■ **WHAT YOU NEED TO DO**: Extract each line of the records below that contains the word "pink".

**********

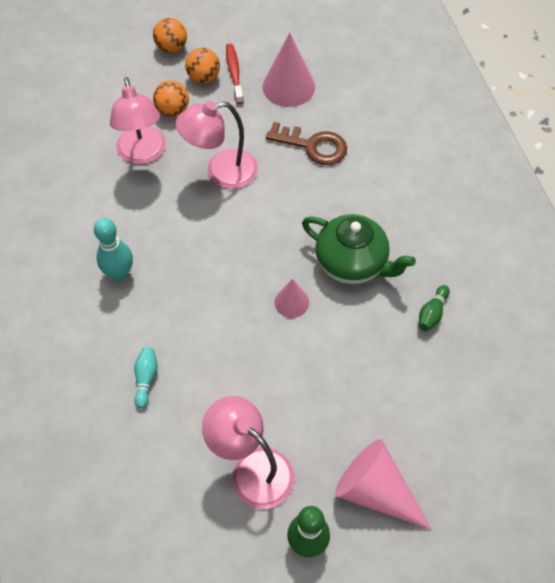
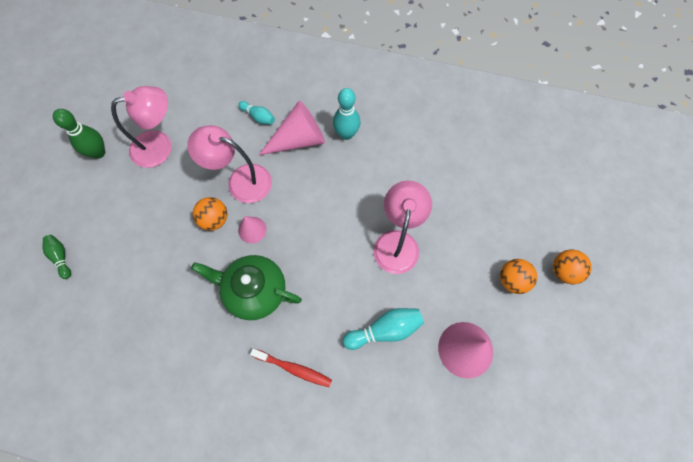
camera: 120 degrees right, 10 degrees up
(143, 154) = (448, 194): pink lamp -> pink lamp (240, 181)
(173, 110) = (484, 236): orange ball -> orange ball (214, 219)
(234, 73) = (506, 309): red toothbrush -> red toothbrush (294, 369)
(312, 146) = (385, 330): brown key -> turquoise bowling pin
(352, 263) = (254, 291): green teapot -> green teapot turned 45 degrees clockwise
(375, 491) = (94, 205): pink cone -> pink cone (299, 139)
(432, 313) = (175, 323): green bowling pin -> green bowling pin (61, 257)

**********

■ **TASK RESULT**:
(143, 154) = (448, 194): pink lamp -> pink lamp (240, 181)
(375, 491) = (94, 205): pink cone -> pink cone (299, 139)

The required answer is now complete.